**ACTION ITEM:**
Restate the whole listing below word for word and keep the images out.

**THE DATA:**

# # #

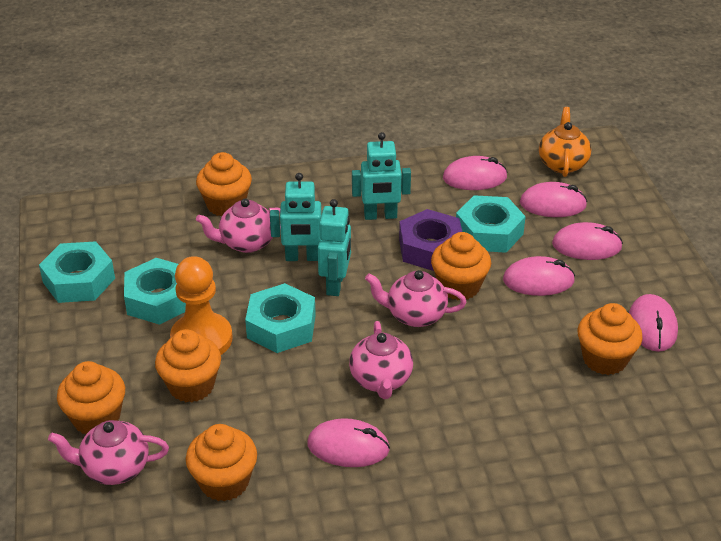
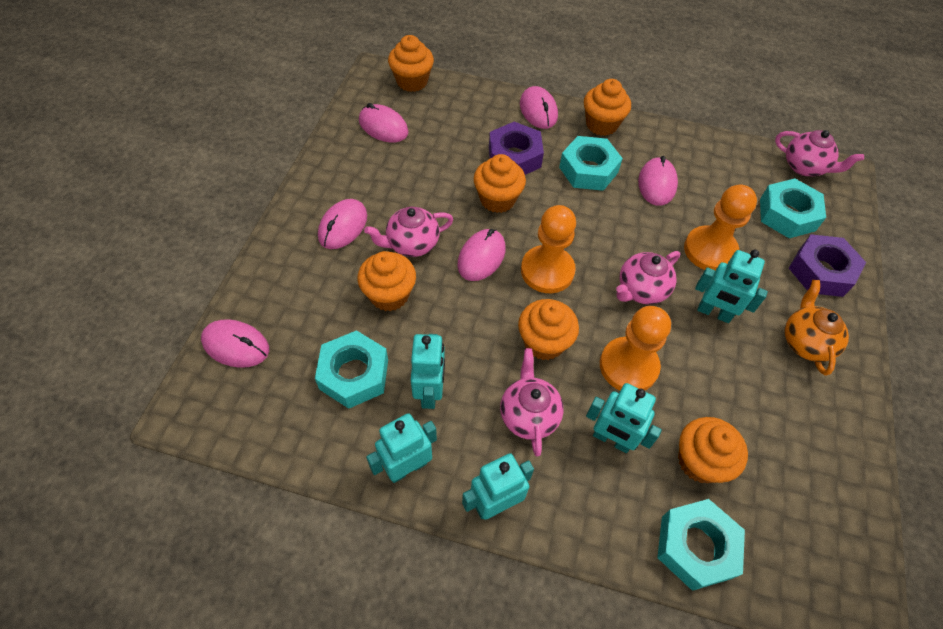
orange pawn: 1 -> 3
purple nut: 1 -> 2
turquoise robot: 3 -> 5

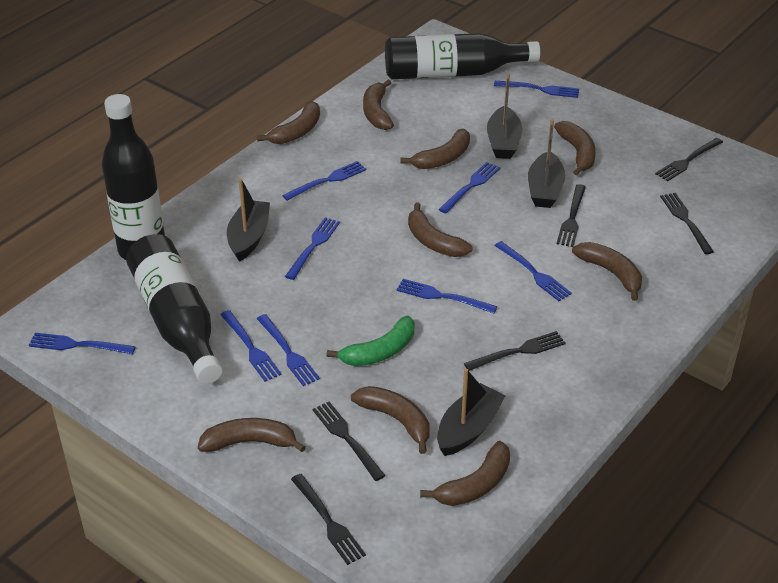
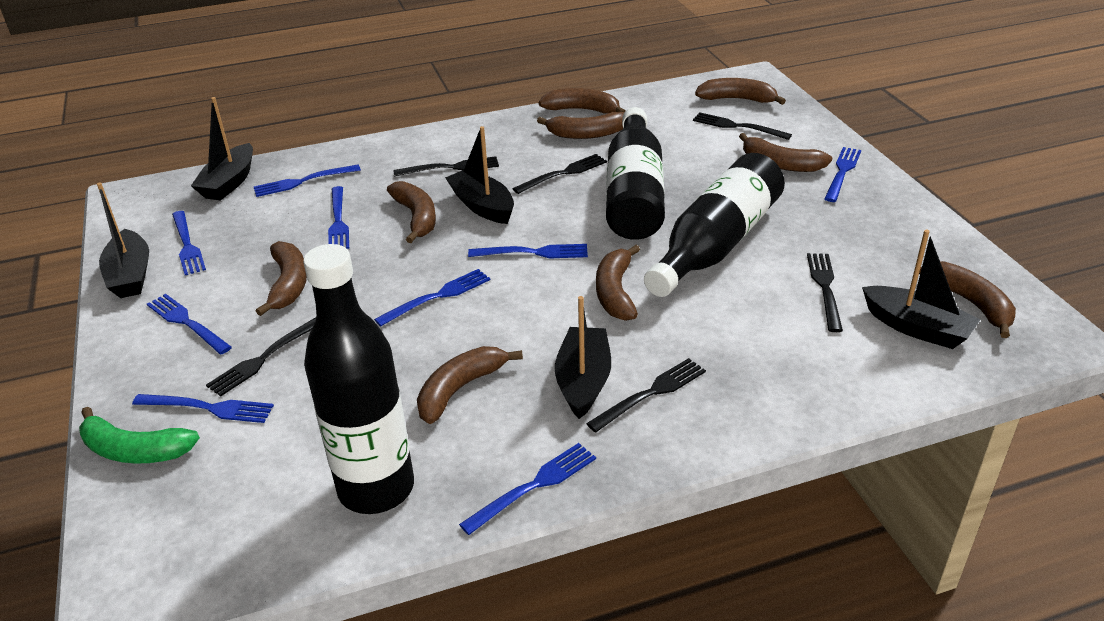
black boat: 4 -> 5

# # #

**EXERCISE SOLUTION:**
orange pawn: 1 -> 3
purple nut: 1 -> 2
turquoise robot: 3 -> 5

black boat: 4 -> 5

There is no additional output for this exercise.